● Your task
Starting at the line that contains "red hammer: 1 -> 4" and ending at the line that contains "yellow cylinder: 2 -> 0", the lines below are to be given again exactly, with nothing added.

----- Excerpted records -----

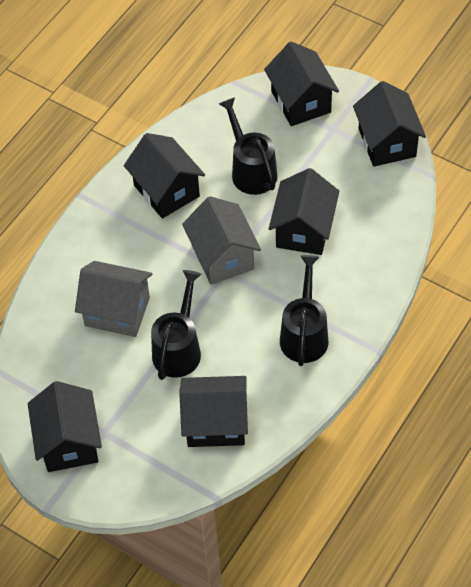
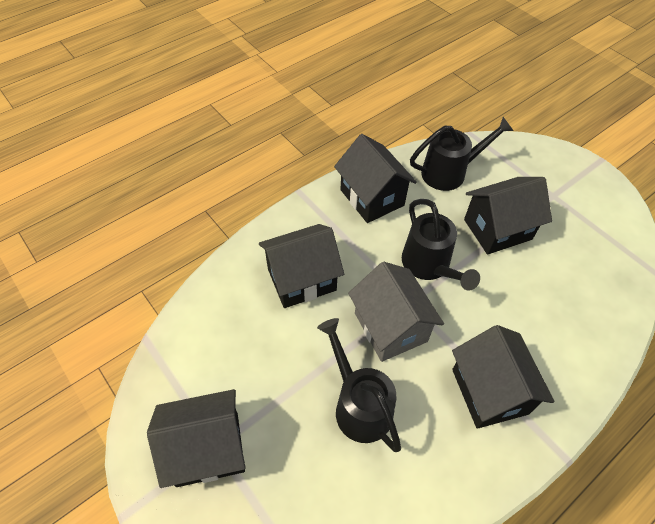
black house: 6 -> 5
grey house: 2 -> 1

-----
----- Excerpted records -----

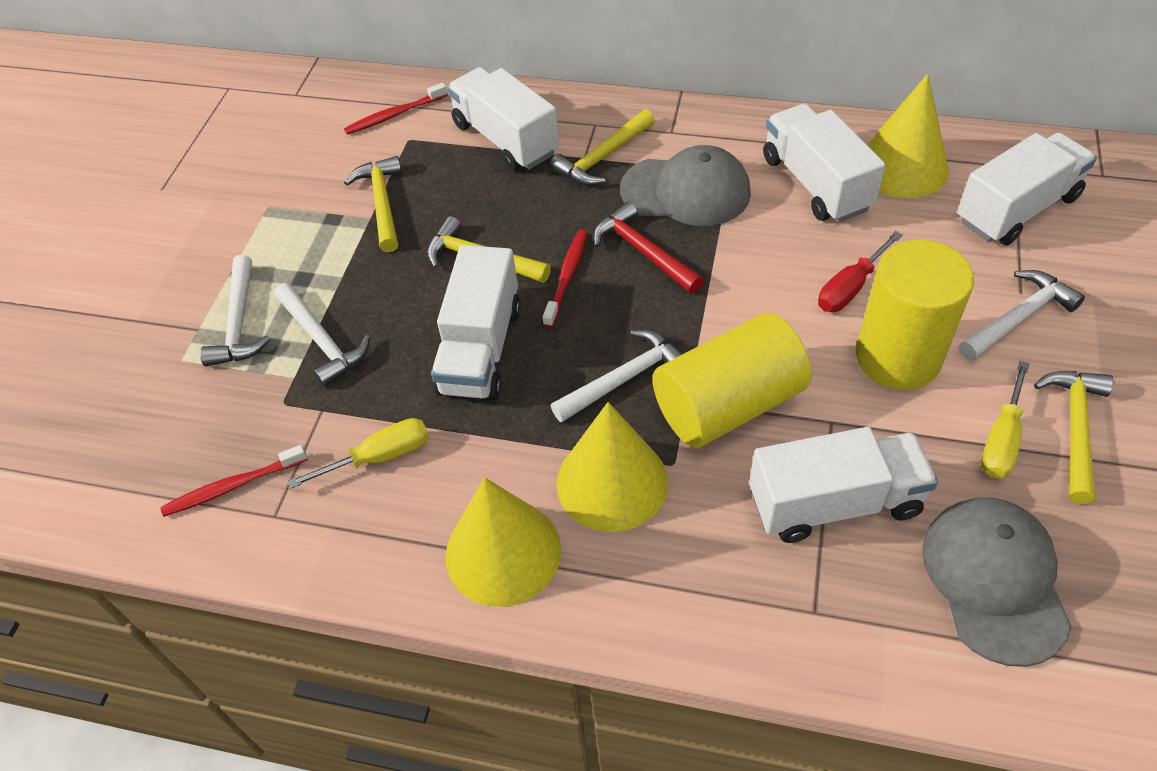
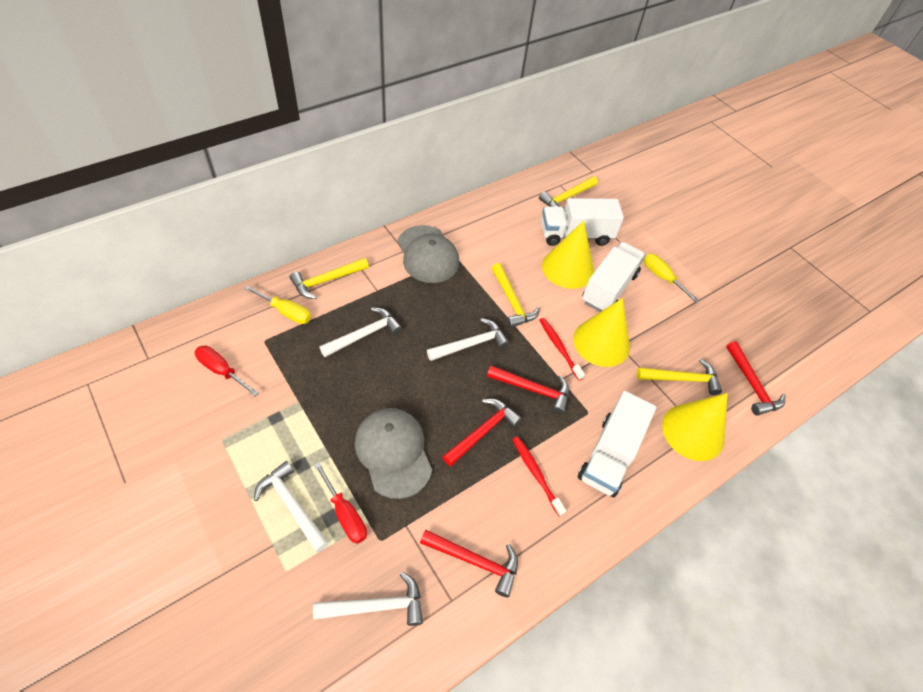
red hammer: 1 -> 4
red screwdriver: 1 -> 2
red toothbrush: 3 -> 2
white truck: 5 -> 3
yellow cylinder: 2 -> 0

-----

● Reply to the exercise
red hammer: 1 -> 4
red screwdriver: 1 -> 2
red toothbrush: 3 -> 2
white truck: 5 -> 3
yellow cylinder: 2 -> 0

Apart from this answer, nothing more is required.